> _Description of the task_
Return the count of lines in the following records that include "fork", and nothing more.

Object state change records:

--- START ---

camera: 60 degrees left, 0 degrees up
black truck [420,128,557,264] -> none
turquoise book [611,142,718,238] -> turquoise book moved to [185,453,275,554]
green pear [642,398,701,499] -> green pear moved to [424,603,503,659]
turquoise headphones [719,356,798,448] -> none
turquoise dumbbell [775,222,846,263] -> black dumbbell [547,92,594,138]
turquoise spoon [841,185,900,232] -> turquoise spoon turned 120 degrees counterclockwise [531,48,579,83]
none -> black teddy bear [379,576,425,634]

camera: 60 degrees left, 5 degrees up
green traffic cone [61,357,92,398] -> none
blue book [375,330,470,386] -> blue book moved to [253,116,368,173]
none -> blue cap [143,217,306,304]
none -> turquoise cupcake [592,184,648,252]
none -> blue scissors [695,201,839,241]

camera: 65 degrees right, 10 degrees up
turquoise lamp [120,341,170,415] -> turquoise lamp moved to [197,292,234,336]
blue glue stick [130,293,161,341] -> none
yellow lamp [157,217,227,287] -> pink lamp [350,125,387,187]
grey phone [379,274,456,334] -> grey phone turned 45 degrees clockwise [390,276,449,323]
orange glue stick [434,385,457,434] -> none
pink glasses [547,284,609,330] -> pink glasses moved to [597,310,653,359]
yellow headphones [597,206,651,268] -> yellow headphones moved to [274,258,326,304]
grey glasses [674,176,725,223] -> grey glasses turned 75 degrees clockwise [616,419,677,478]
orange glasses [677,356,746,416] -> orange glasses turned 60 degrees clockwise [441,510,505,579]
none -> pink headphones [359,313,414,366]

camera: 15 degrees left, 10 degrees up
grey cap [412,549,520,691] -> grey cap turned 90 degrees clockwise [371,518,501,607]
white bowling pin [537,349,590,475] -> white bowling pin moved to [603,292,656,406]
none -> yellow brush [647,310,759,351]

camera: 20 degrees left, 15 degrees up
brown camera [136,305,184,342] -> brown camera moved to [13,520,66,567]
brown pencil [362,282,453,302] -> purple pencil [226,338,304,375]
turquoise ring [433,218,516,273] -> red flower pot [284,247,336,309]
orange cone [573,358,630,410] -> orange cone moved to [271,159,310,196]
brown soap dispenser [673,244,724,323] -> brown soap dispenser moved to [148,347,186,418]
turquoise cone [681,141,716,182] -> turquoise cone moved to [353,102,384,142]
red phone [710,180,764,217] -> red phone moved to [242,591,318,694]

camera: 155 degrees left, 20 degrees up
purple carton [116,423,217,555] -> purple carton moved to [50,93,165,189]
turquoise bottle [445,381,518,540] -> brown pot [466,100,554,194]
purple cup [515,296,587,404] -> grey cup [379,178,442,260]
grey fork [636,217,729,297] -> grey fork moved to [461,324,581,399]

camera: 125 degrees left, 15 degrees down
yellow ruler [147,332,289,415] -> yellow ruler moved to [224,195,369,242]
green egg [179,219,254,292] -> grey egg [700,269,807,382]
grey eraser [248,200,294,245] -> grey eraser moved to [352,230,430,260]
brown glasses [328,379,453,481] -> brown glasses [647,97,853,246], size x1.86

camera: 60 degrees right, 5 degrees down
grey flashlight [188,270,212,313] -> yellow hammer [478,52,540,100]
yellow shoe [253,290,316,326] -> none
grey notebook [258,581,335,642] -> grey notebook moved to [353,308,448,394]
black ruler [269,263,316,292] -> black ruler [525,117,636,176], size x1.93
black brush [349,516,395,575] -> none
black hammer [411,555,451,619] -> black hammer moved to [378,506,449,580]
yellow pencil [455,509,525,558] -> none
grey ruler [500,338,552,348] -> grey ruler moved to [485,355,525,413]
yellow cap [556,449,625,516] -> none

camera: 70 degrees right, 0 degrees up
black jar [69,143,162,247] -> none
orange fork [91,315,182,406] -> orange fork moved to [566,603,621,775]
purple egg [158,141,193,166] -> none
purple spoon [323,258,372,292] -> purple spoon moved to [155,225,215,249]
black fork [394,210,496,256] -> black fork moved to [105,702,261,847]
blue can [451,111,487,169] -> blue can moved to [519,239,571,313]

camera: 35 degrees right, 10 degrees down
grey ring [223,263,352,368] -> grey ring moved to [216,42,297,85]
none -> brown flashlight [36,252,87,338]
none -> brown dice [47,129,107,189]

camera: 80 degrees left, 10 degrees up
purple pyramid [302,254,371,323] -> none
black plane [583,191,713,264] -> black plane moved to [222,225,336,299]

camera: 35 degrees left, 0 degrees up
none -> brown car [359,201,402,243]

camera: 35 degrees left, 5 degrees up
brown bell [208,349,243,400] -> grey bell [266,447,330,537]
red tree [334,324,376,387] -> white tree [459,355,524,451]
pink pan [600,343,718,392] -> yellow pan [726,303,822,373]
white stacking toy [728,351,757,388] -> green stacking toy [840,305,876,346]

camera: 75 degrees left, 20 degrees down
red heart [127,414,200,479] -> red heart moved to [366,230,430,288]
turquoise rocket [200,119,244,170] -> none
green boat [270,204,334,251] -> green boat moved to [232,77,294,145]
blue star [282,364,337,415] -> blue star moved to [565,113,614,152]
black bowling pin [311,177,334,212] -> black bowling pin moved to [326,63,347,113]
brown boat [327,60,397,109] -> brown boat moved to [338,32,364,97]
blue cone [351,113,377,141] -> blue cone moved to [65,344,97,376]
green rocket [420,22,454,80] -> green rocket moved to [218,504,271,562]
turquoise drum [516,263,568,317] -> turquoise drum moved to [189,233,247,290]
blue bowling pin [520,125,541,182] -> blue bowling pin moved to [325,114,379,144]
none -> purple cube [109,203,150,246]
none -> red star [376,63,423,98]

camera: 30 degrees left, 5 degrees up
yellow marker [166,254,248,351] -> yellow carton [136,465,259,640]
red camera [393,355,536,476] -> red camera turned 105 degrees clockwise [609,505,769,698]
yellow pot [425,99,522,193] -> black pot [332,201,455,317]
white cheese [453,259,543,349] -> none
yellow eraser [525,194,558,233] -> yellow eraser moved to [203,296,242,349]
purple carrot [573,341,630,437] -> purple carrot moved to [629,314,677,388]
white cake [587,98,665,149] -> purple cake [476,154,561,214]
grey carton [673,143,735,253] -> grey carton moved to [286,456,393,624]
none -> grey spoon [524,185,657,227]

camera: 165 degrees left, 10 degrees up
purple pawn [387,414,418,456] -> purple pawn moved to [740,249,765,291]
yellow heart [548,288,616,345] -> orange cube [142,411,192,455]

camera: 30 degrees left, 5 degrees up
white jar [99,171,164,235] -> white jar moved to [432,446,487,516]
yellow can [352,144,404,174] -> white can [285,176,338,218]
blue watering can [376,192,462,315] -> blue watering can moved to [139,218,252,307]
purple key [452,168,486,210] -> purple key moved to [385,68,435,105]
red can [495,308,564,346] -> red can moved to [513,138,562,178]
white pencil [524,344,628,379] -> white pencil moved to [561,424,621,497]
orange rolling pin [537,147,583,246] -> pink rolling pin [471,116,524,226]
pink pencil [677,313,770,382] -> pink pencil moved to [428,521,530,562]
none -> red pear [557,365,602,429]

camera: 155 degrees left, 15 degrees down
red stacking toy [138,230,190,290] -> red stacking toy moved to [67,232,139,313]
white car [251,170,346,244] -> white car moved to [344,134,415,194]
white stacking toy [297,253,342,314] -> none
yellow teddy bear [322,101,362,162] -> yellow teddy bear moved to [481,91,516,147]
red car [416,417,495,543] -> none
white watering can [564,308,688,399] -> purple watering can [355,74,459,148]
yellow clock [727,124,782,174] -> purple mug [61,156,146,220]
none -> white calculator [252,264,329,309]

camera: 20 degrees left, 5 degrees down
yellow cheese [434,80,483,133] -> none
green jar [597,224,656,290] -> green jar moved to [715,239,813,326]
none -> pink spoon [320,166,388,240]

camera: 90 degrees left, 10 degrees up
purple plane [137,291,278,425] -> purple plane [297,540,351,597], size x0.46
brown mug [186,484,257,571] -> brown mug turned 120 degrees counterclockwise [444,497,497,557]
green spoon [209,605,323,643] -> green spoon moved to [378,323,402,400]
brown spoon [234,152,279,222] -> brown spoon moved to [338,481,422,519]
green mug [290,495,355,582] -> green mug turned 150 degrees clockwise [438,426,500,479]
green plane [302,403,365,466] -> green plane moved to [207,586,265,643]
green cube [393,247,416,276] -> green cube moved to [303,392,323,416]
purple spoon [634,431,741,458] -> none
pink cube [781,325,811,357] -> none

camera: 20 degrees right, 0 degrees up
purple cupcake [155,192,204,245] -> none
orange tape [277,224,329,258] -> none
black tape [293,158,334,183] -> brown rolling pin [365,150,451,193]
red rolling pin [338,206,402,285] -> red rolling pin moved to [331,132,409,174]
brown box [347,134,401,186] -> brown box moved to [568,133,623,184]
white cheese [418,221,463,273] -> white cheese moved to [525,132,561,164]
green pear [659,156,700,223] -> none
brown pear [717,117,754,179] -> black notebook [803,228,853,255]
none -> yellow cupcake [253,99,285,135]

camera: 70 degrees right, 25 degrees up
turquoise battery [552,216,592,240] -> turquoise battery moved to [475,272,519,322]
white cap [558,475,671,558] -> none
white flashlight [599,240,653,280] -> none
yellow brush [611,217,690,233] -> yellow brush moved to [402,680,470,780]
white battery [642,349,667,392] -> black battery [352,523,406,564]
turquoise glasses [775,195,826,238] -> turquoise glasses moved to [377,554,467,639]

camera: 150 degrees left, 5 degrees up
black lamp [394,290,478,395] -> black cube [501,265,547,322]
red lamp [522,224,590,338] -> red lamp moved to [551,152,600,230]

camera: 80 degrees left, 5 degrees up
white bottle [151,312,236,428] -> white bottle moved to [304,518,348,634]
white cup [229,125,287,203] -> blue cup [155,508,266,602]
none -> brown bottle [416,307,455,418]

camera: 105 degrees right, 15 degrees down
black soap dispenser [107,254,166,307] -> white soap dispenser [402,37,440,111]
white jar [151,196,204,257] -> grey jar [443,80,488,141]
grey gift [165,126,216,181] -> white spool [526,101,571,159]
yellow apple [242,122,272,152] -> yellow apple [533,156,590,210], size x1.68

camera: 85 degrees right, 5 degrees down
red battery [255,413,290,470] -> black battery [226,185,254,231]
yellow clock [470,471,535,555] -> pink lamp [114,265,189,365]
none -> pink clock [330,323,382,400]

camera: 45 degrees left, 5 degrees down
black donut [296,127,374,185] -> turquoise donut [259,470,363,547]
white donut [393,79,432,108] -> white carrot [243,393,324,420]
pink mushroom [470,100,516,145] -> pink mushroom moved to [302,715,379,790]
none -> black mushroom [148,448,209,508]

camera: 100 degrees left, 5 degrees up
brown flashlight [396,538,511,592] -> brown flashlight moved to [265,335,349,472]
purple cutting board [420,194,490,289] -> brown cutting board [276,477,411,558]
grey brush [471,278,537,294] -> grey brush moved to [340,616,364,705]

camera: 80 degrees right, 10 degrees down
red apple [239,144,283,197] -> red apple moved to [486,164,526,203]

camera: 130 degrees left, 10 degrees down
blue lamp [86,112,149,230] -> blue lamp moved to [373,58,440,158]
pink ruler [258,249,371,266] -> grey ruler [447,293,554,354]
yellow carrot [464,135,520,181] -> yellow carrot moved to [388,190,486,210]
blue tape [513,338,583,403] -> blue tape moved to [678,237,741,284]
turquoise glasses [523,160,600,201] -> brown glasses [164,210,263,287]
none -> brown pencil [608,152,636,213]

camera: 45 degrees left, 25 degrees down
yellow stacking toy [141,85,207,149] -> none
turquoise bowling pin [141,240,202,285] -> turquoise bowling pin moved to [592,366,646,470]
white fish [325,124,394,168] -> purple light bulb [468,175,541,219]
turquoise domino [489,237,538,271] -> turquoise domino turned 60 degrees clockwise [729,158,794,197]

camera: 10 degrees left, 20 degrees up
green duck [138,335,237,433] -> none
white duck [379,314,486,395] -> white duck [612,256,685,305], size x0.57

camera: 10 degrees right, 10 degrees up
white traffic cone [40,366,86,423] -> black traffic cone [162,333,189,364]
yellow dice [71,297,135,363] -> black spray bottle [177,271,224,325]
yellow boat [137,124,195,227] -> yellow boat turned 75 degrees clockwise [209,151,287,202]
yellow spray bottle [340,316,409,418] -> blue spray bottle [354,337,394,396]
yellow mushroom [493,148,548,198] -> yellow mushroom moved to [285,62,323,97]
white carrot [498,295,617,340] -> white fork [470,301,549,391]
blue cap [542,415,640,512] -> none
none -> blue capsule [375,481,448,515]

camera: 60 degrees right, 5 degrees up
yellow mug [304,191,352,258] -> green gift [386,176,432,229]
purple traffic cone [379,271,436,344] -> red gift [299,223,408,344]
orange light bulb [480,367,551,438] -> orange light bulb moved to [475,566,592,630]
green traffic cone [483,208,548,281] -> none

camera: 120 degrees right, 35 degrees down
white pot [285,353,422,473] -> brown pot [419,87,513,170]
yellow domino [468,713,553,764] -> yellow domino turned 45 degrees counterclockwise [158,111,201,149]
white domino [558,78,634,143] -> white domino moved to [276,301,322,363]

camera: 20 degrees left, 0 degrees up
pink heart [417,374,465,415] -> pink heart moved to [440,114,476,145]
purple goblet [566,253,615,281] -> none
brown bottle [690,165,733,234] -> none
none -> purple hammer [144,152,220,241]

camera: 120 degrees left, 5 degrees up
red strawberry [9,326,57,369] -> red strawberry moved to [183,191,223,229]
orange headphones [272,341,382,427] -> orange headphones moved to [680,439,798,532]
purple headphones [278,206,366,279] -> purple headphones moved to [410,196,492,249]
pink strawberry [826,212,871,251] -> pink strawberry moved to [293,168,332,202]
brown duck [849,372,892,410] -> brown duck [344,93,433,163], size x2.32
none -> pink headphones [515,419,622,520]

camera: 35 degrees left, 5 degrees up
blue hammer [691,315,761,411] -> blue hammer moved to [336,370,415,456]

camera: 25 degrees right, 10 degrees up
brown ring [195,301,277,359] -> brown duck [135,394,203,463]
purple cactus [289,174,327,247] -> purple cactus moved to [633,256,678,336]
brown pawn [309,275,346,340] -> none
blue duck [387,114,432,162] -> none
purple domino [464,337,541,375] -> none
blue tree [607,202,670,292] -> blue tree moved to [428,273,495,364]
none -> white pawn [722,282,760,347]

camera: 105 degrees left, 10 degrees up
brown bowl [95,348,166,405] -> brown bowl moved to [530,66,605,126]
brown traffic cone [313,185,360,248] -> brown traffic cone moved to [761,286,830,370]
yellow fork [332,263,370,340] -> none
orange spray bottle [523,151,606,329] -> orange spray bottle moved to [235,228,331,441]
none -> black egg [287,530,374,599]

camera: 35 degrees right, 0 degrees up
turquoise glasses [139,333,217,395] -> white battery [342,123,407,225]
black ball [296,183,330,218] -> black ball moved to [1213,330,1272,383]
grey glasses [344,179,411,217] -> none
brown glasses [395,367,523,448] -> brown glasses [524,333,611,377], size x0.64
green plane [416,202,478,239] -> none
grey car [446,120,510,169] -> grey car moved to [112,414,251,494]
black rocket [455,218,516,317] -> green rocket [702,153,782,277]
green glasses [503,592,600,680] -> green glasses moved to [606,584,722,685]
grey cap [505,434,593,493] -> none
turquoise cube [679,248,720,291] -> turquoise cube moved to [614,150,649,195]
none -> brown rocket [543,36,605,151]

--- END ---

> _Task result_
5